===== Listed entries =====

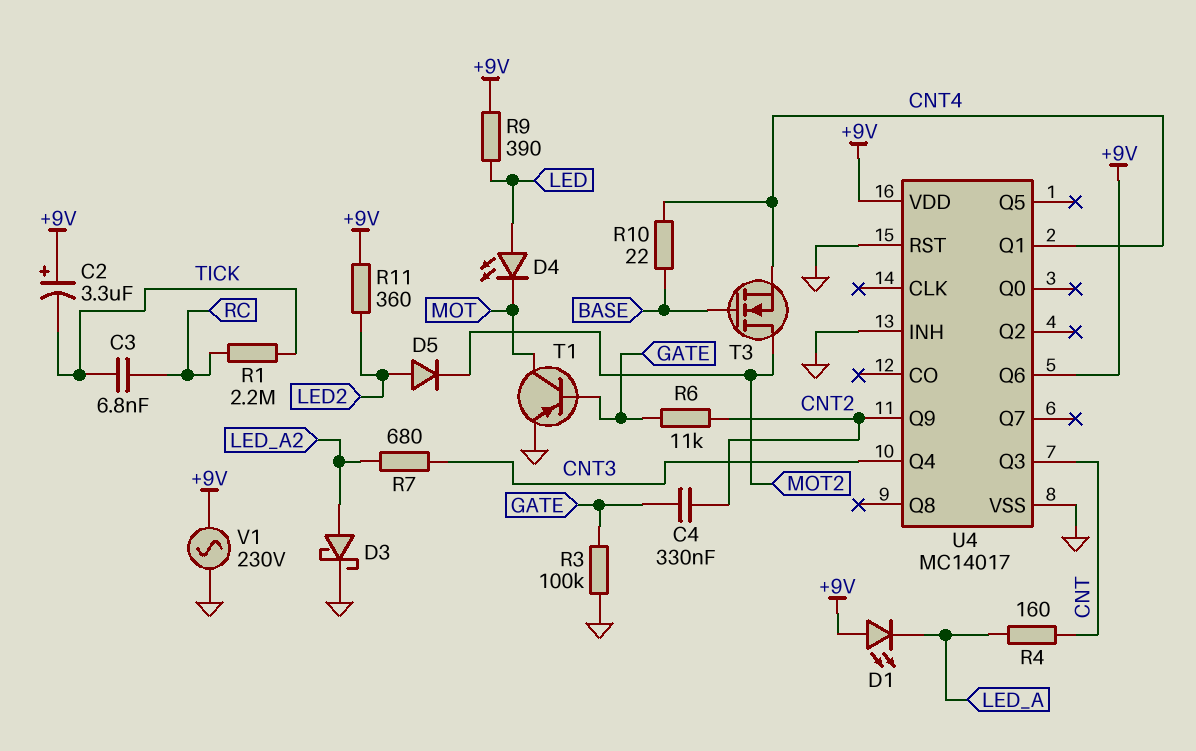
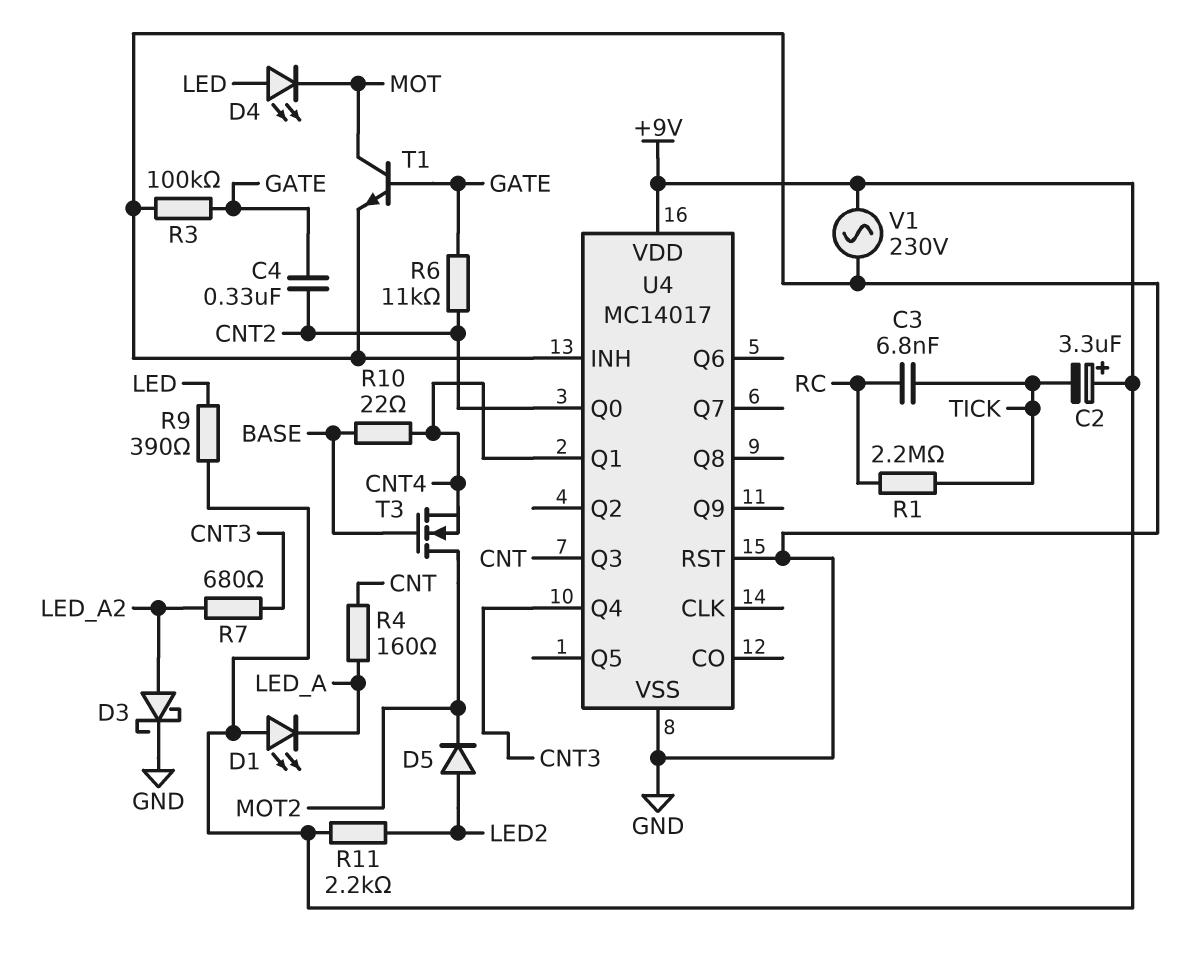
R11: 360 (+9V, LED2) -> 2.2k (+9V, LED2)
T1: PNP (B GATE, C MOT, E GND) -> NPN (B GATE, C MOT, E GND)
U4 pin Q0: none -> CNT2
U4 pin Q6: +9V -> none
U4 pin Q9: CNT2 -> none

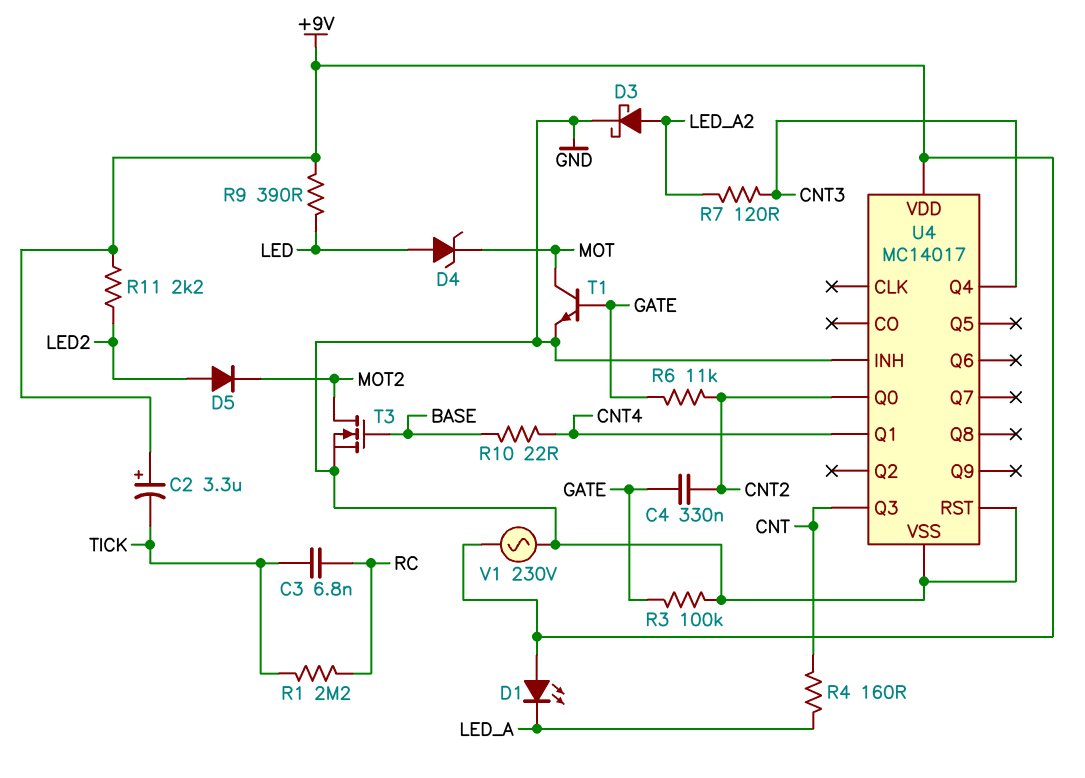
D4: LED (A LED, K MOT) -> zener (A LED, K MOT)
R7: 680 (CNT3, LED_A2) -> 120 (CNT3, LED_A2)
T3: NMOS (G BASE, D MOT2, S CNT4) -> NMOS (G BASE, D MOT2, S GND)

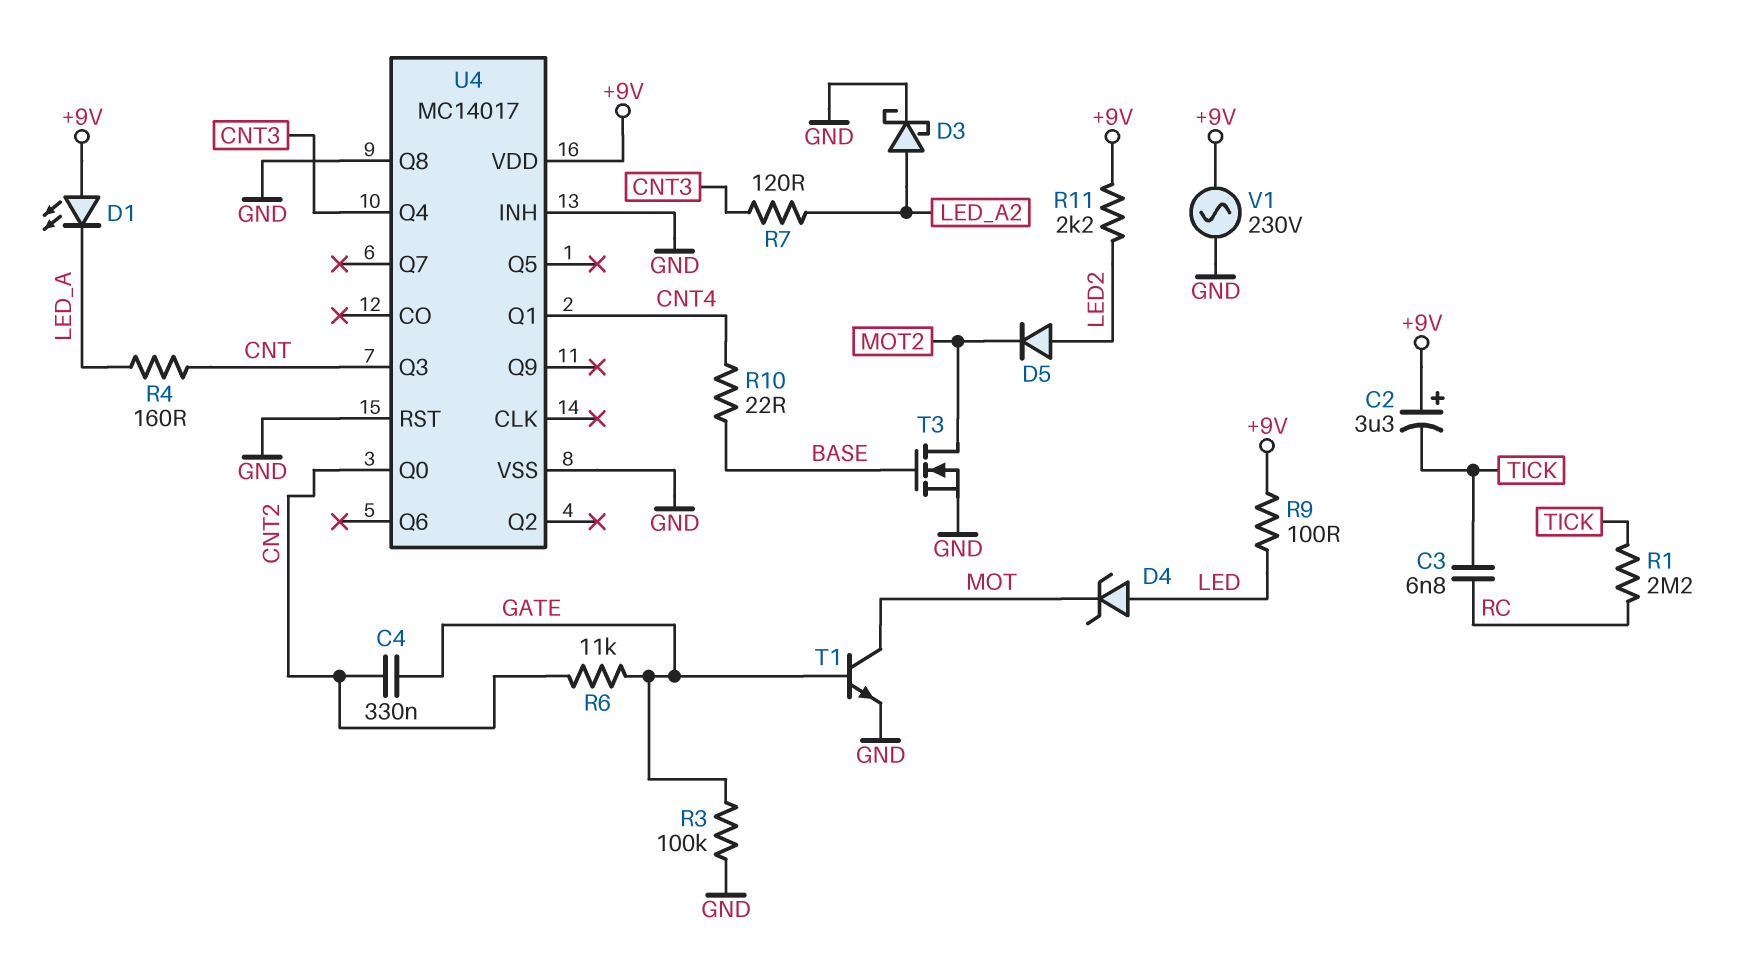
R9: 390 (+9V, LED) -> 100 (+9V, LED)
U4 pin Q8: none -> GND

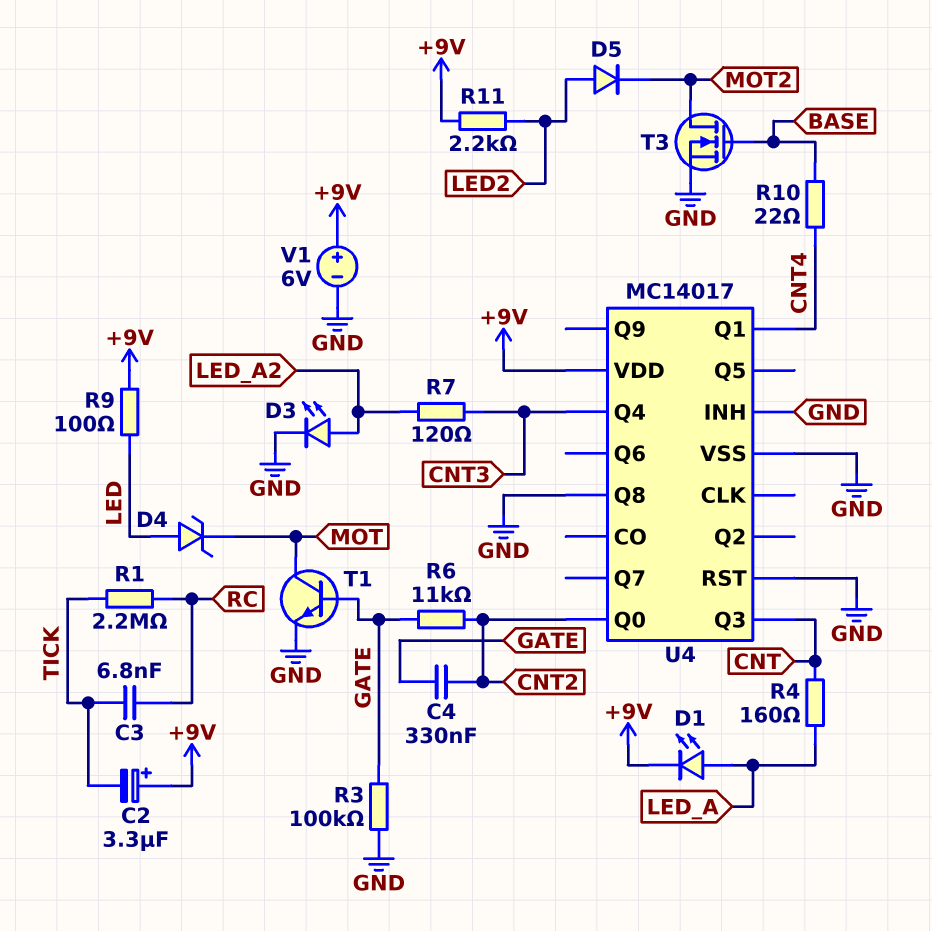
D1: LED (A +9V, K LED_A) -> LED (A LED_A, K +9V)
D3: schottky (A LED_A2, K GND) -> LED (A LED_A2, K GND)
V1: AC 230V (+9V, GND) -> 6V (plus +9V, minus GND)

=====

Scan the entries above for the word "none". Report the lines that hold it.

U4 pin Q0: none -> CNT2
U4 pin Q6: +9V -> none
U4 pin Q9: CNT2 -> none
U4 pin Q8: none -> GND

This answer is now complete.